• _Exercise directions_
From the records below, return every line containing the word "orange".
___ Information given ___
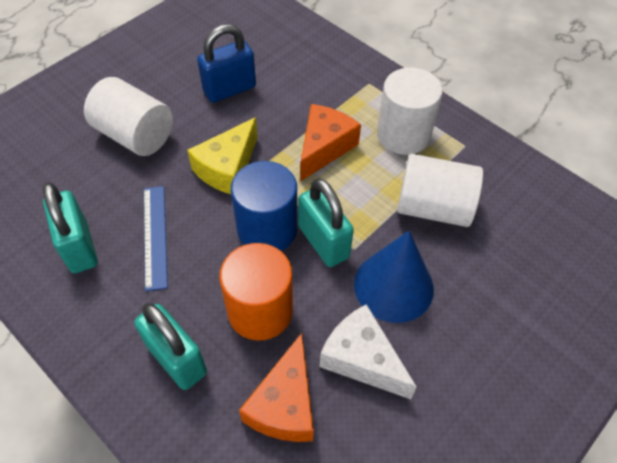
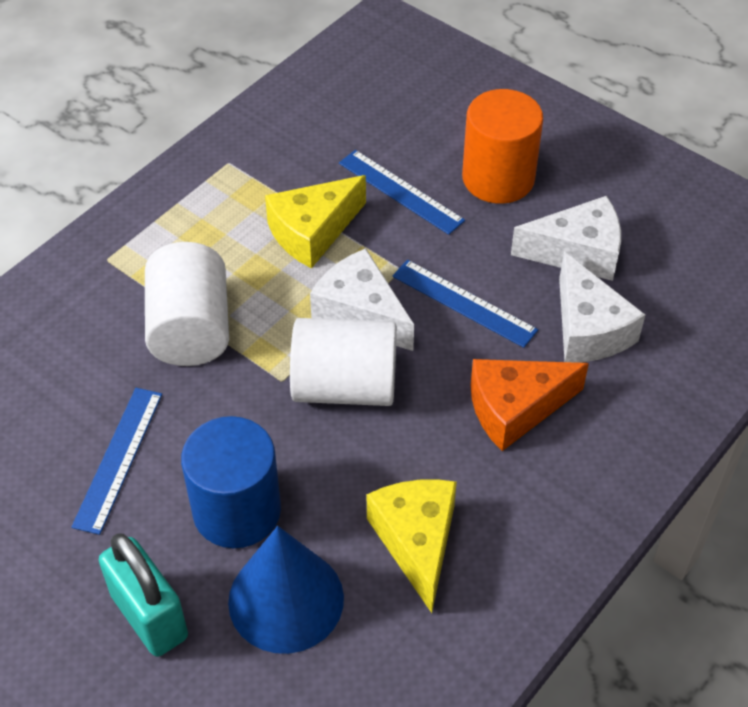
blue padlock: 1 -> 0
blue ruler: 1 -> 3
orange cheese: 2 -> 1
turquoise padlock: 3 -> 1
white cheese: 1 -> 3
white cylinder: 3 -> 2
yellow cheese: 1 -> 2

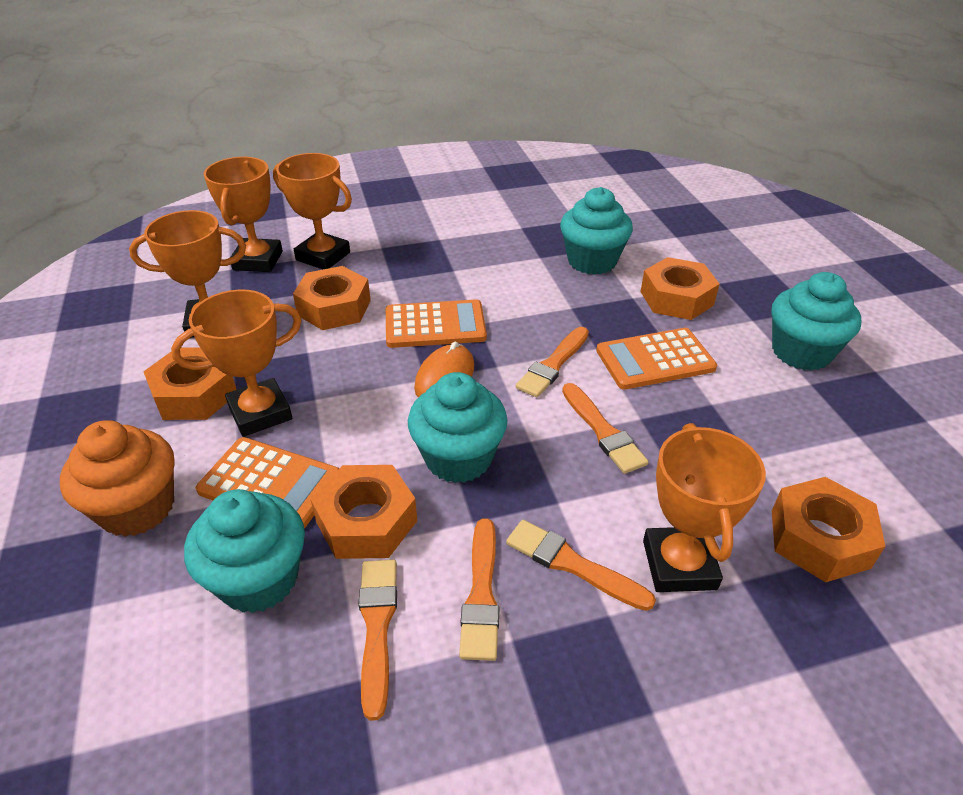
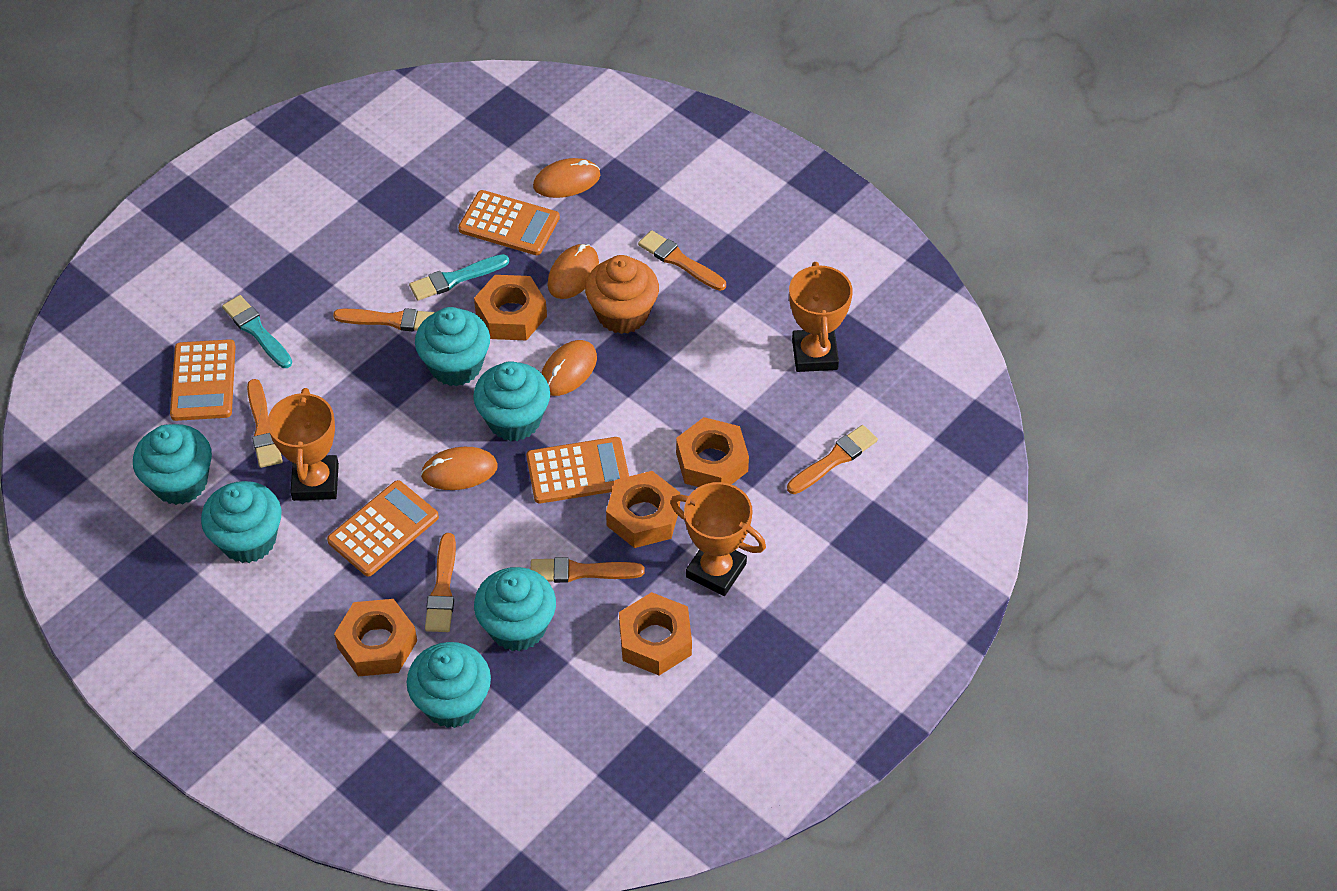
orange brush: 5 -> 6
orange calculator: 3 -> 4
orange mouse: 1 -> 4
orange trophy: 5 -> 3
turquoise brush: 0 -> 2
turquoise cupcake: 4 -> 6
___
• _Completed exercise_
orange cheese: 2 -> 1
orange brush: 5 -> 6
orange calculator: 3 -> 4
orange mouse: 1 -> 4
orange trophy: 5 -> 3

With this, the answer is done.